WORK ITEM: What is the number of lines in the data that contain "left"? Nothing besides that number, please.

SOURCE MATERIAL:
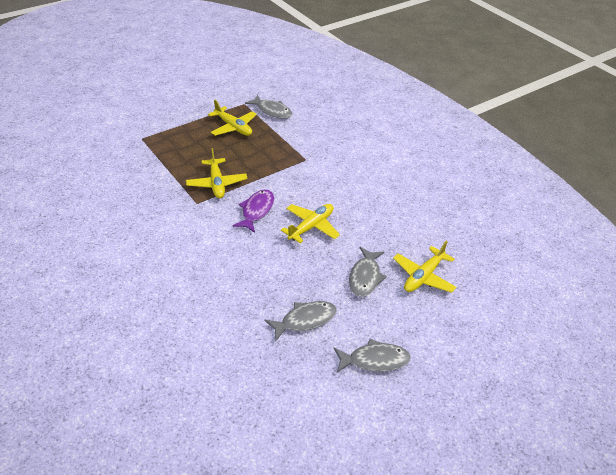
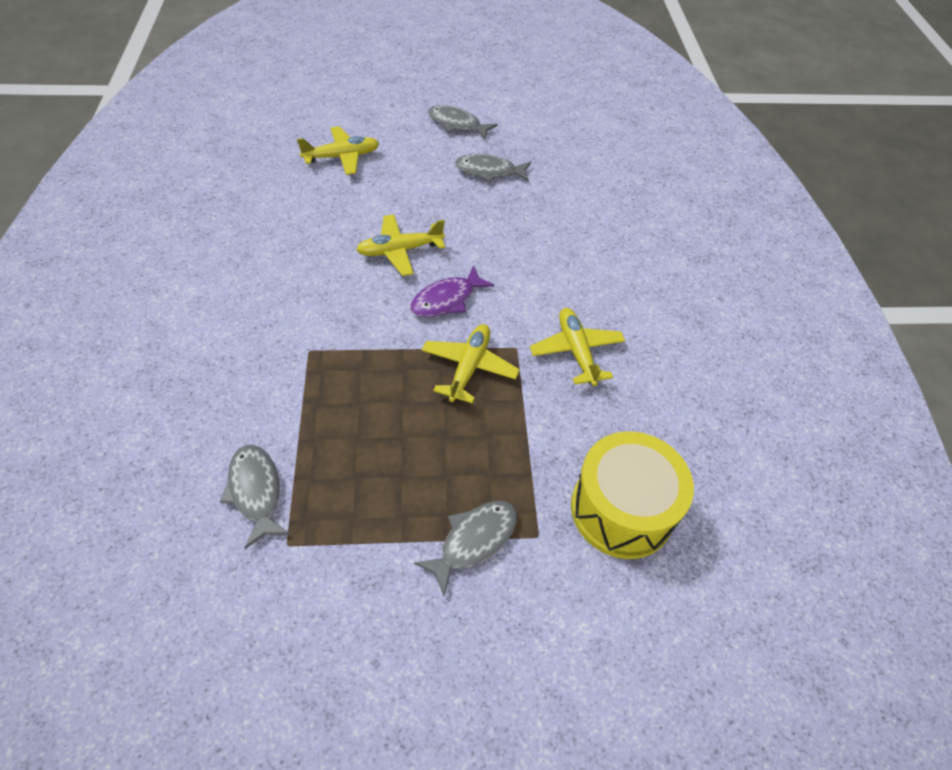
camera: 150 degrees left, 10 degrees up
(105, 159) = (622, 509): none -> yellow drum
(233, 127) = (359, 481): yellow plane -> yellow plane (576, 351)
(365, 277) = (397, 179): grey fish -> grey fish (474, 541)

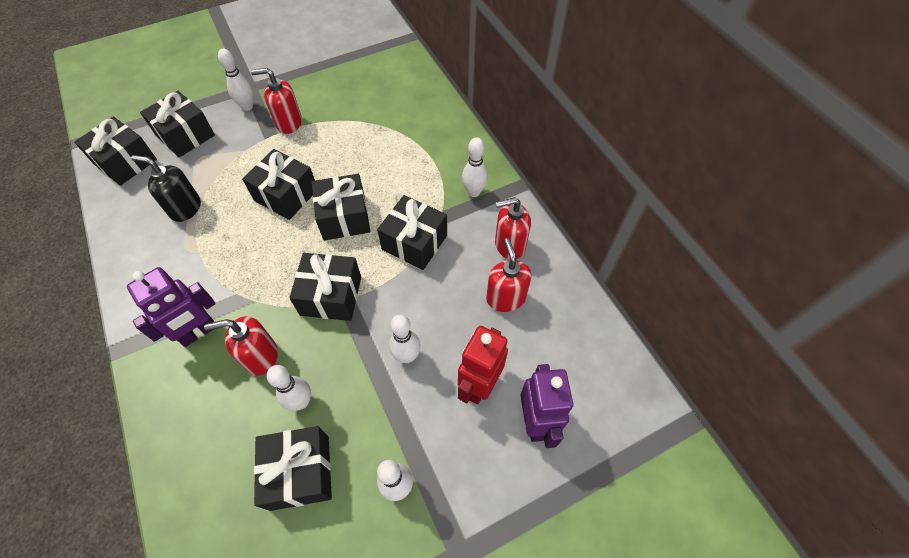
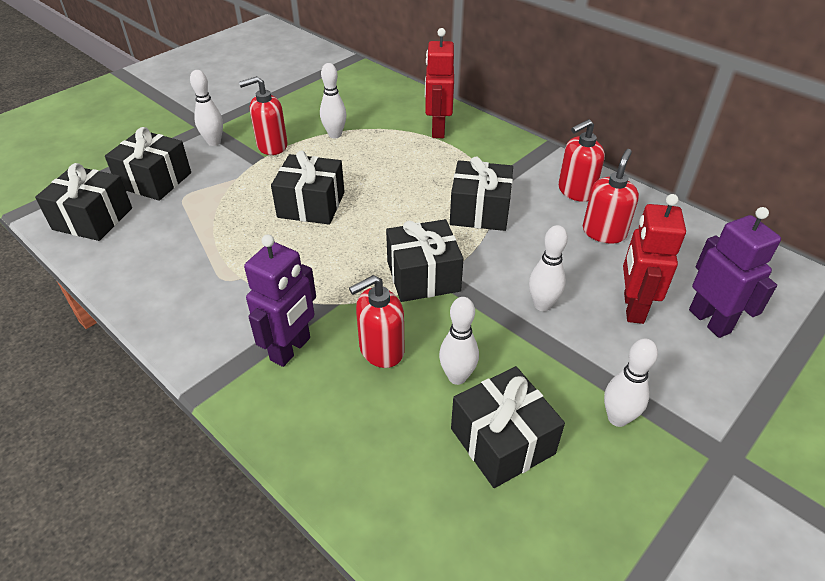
camera: 20 degrees left, 15 degrees down
(185, 208) = (197, 242): black soap dispenser -> none
(344, 217) = (390, 208): black gift -> none
(431, 141) = (437, 130): none -> red robot
(474, 192) = (509, 159): white bowling pin -> white bowling pin (335, 135)
(505, 298) = (604, 232): red soap dispenser -> red soap dispenser turned 60 degrees clockwise

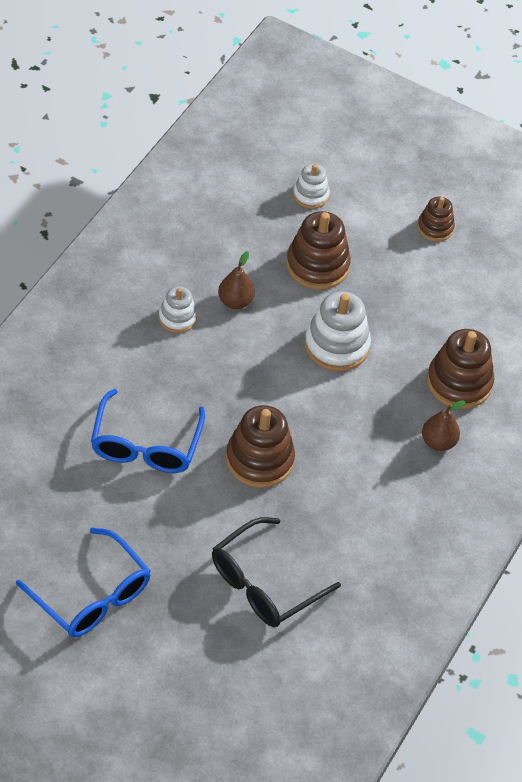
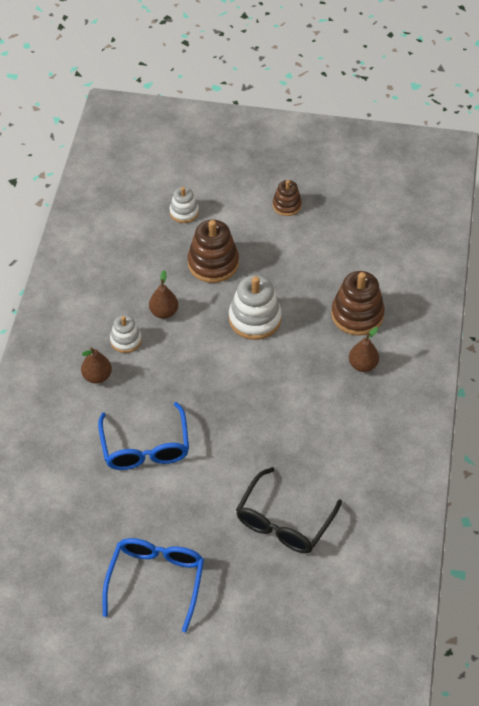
camera: 15 degrees left, 0 degrees up
(91, 595) = (156, 581): blue glasses -> blue glasses turned 105 degrees counterclockwise
(127, 347) = (97, 376): none -> brown pear
(259, 459) = (237, 427): brown stacking toy -> none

SOLUTION TO THE EXERCISE: 3